• Entries taken from a collection:
******************************

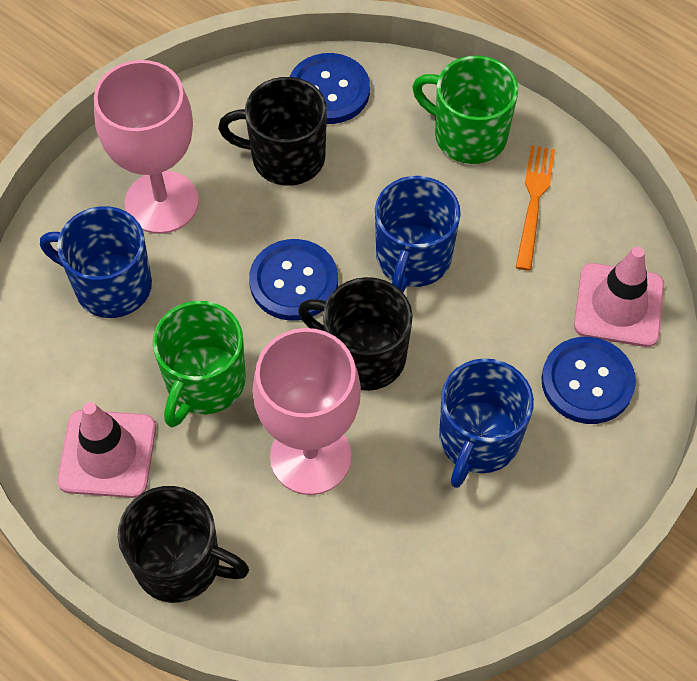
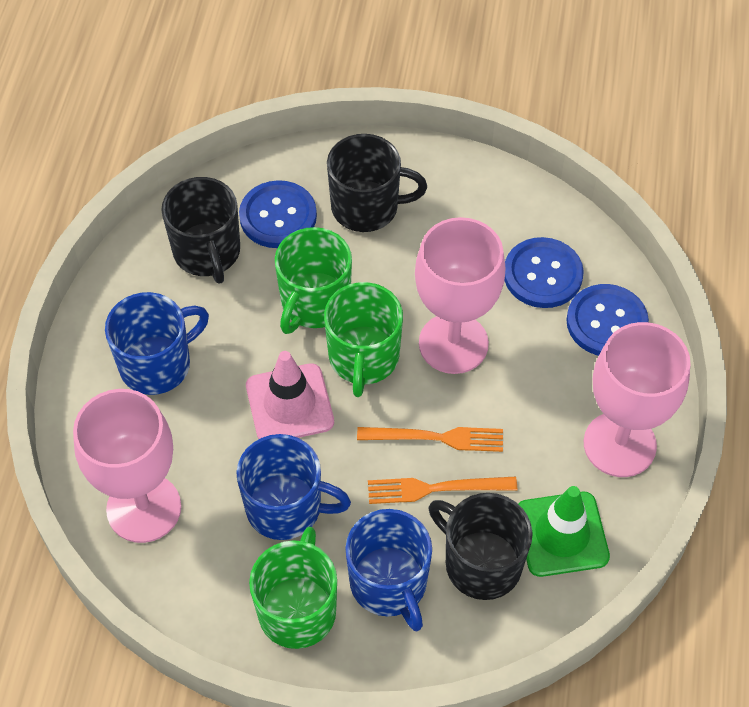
green mug: 2 -> 3
green traffic cone: 0 -> 1
orange fork: 1 -> 2
pink goblet: 2 -> 3
pink traffic cone: 2 -> 1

******************************

Gather up the lines containing the word "traffic" from these records and copy them.

• Answer for this exercise:
green traffic cone: 0 -> 1
pink traffic cone: 2 -> 1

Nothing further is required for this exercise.